Scene comparison data
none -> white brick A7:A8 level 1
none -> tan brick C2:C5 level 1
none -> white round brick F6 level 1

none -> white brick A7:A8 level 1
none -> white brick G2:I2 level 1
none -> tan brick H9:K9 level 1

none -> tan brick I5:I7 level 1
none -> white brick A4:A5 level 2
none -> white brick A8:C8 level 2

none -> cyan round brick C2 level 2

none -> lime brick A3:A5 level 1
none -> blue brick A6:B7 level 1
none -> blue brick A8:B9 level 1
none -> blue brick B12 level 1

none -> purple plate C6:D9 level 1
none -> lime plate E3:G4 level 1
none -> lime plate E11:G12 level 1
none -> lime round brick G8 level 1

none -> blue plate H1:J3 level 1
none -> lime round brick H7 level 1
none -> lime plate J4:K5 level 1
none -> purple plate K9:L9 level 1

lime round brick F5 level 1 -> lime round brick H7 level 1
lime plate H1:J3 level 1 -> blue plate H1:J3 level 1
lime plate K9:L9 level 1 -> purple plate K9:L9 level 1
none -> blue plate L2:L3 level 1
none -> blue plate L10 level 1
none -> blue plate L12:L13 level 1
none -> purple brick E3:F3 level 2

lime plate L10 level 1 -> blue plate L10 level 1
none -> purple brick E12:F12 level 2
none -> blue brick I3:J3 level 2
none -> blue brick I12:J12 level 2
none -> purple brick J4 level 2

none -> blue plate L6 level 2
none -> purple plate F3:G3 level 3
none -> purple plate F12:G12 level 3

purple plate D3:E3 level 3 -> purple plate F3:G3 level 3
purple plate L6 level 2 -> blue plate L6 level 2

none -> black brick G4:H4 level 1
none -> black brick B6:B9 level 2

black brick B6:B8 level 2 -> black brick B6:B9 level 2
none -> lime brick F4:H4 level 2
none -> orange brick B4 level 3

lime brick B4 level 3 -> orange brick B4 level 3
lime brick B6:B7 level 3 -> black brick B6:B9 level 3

Task goal - You are asked to reproduce word for word the line containing "none -> lime brick F4:H4 level 2" and every subsequent line through the end of the entries.

Exercise answer -
none -> lime brick F4:H4 level 2
none -> orange brick B4 level 3

lime brick B4 level 3 -> orange brick B4 level 3
lime brick B6:B7 level 3 -> black brick B6:B9 level 3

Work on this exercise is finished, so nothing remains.